→ **Problem requirements**
Which lines below contain "repainted"? Copy every one of them.
____
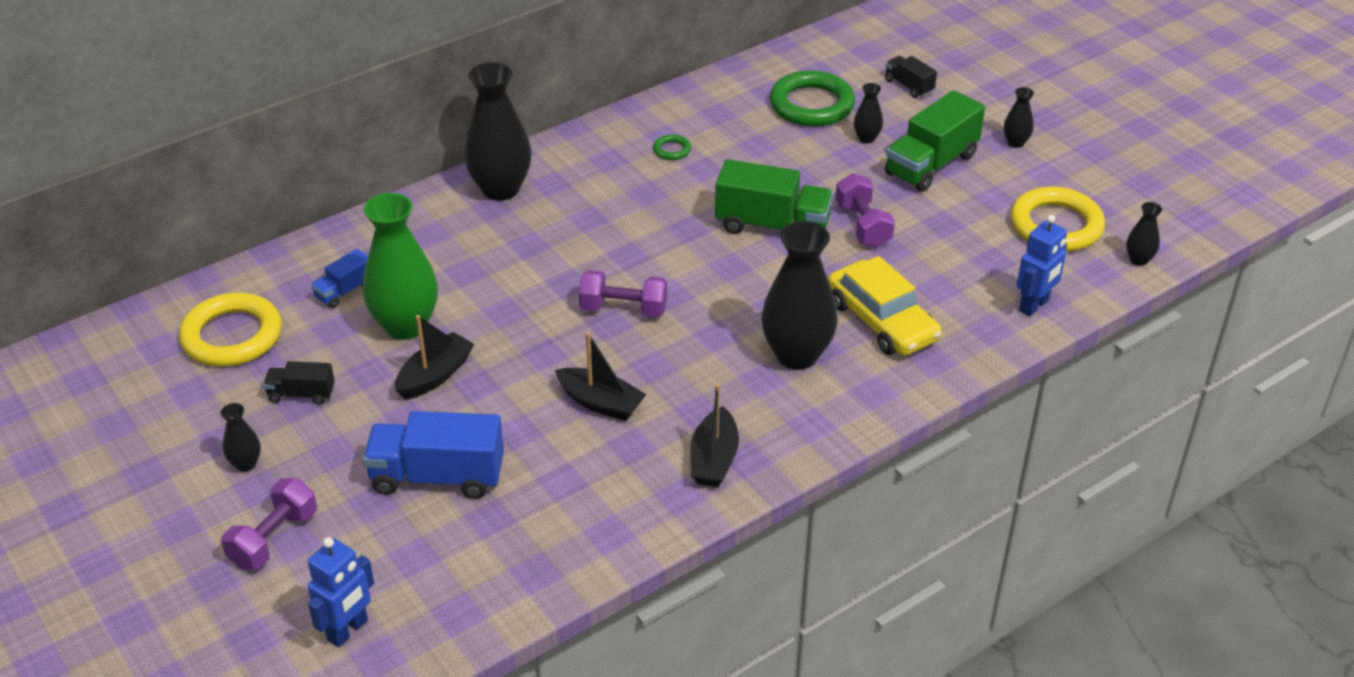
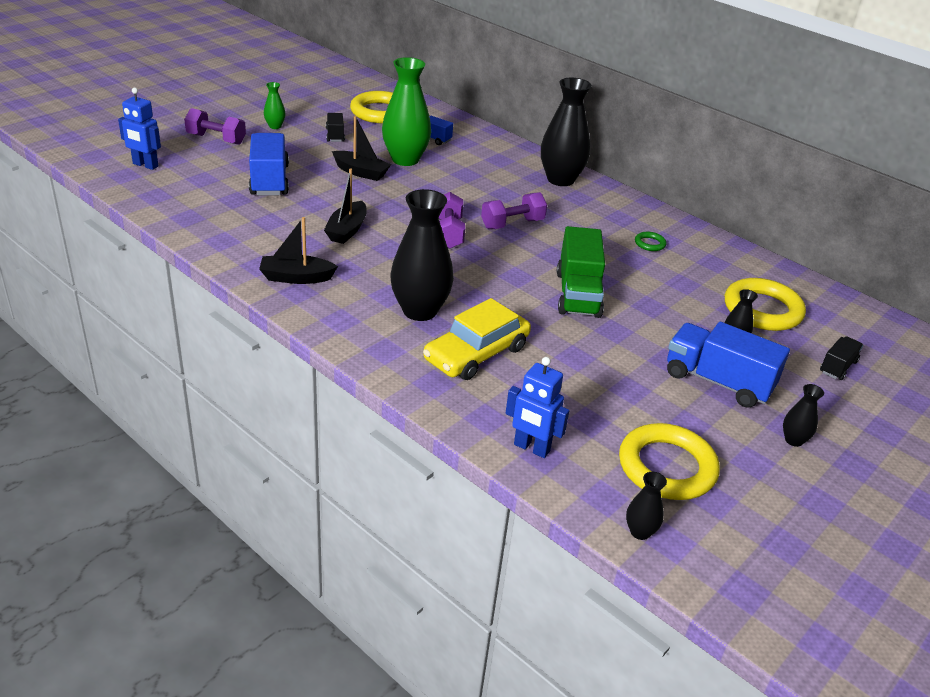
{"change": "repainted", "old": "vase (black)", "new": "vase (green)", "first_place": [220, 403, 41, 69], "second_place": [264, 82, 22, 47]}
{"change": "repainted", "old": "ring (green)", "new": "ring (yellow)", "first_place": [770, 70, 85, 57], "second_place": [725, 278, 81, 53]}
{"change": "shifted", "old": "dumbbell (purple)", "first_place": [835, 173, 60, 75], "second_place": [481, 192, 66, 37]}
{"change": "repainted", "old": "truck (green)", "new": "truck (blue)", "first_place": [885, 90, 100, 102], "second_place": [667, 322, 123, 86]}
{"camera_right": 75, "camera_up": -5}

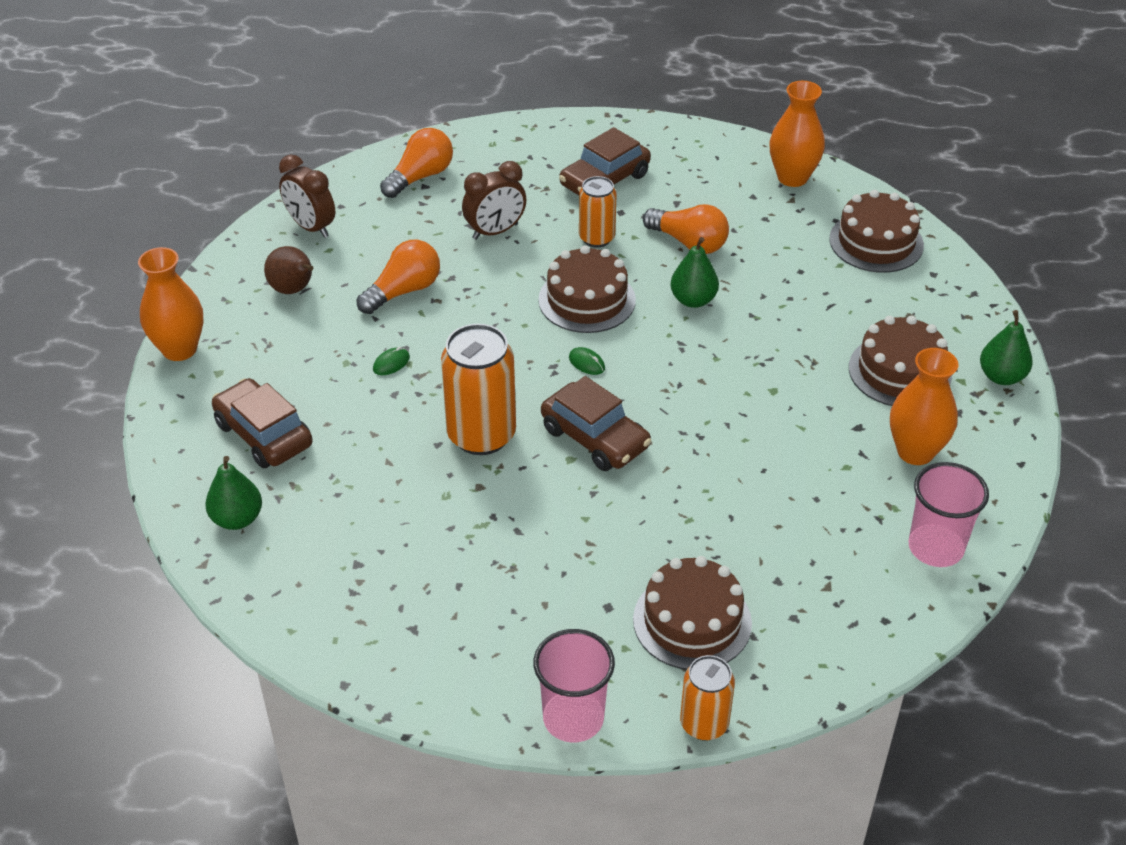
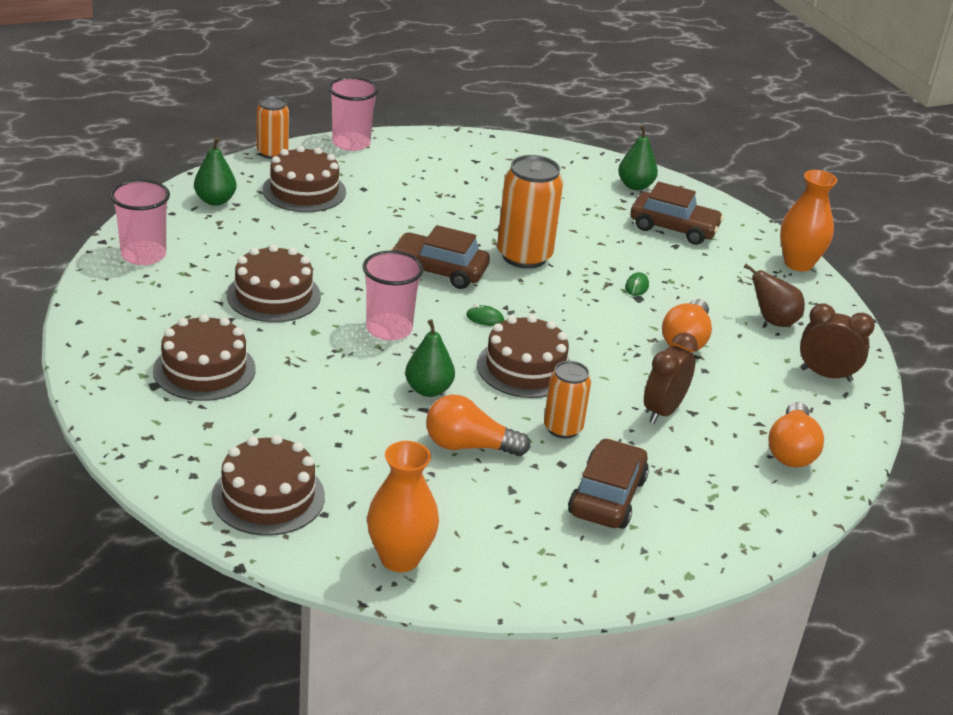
{"change": "gone", "old": "vase (orange)", "first_place": [890, 348, 69, 117]}
{"change": "shifted", "old": "pear (green)", "first_place": [980, 310, 53, 75], "second_place": [194, 137, 43, 69]}
{"change": "new", "new": "cake (brown)", "second_place": [227, 244, 94, 78]}
{"change": "new", "new": "cup (pink)", "second_place": [363, 251, 61, 89]}
{"camera_right": 150, "camera_up": -10}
____
→ **Solved exercise**
{"change": "repainted", "old": "vase (black)", "new": "vase (green)", "first_place": [220, 403, 41, 69], "second_place": [264, 82, 22, 47]}
{"change": "repainted", "old": "ring (green)", "new": "ring (yellow)", "first_place": [770, 70, 85, 57], "second_place": [725, 278, 81, 53]}
{"change": "repainted", "old": "truck (green)", "new": "truck (blue)", "first_place": [885, 90, 100, 102], "second_place": [667, 322, 123, 86]}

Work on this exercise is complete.